■ Exercise directions
A verbatim copy of all the data is required, minus any images.

■ Exercise data
▼▼▼

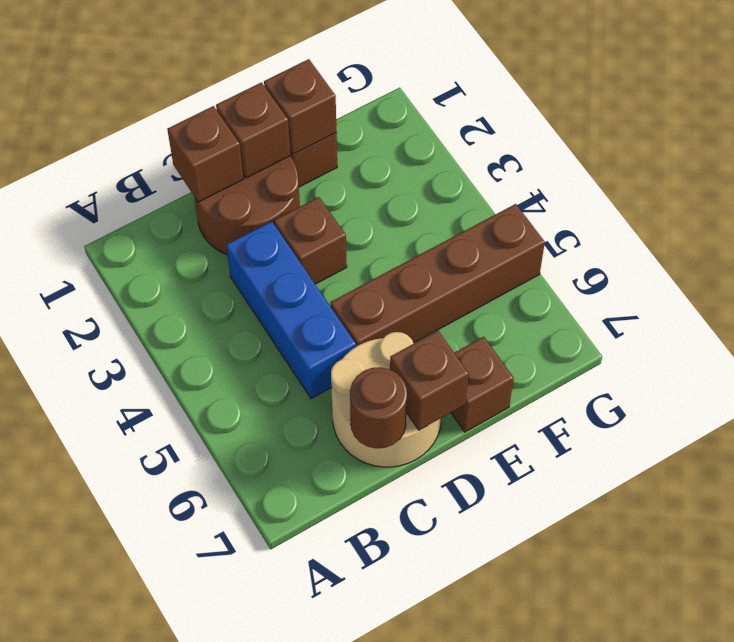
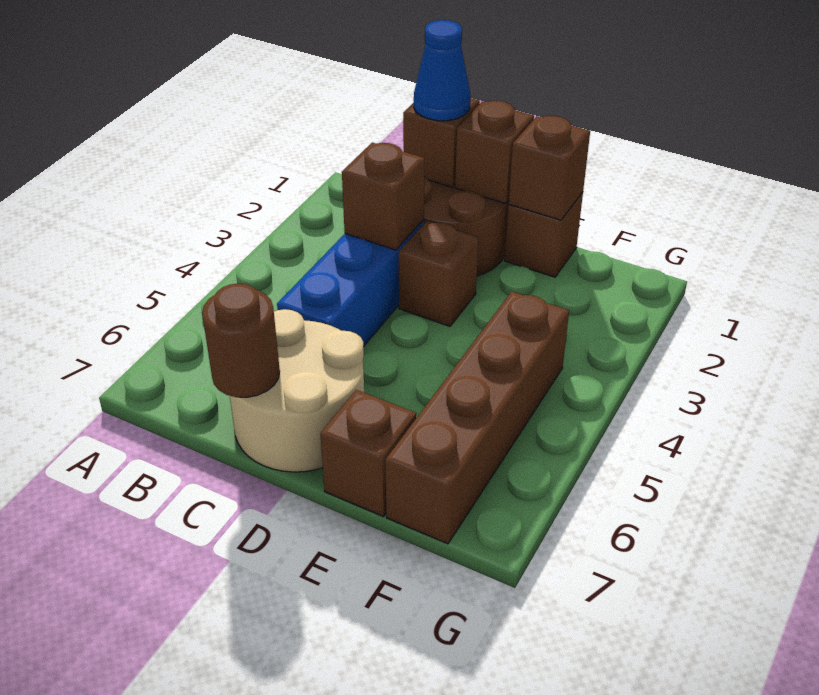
none -> blue cone C1 level 3
brown brick D5:G5 level 1 -> brown brick F4:F7 level 1
brown brick D7 level 2 -> brown brick C3 level 2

▲▲▲

■ Answer to the problem
none -> blue cone C1 level 3
brown brick D5:G5 level 1 -> brown brick F4:F7 level 1
brown brick D7 level 2 -> brown brick C3 level 2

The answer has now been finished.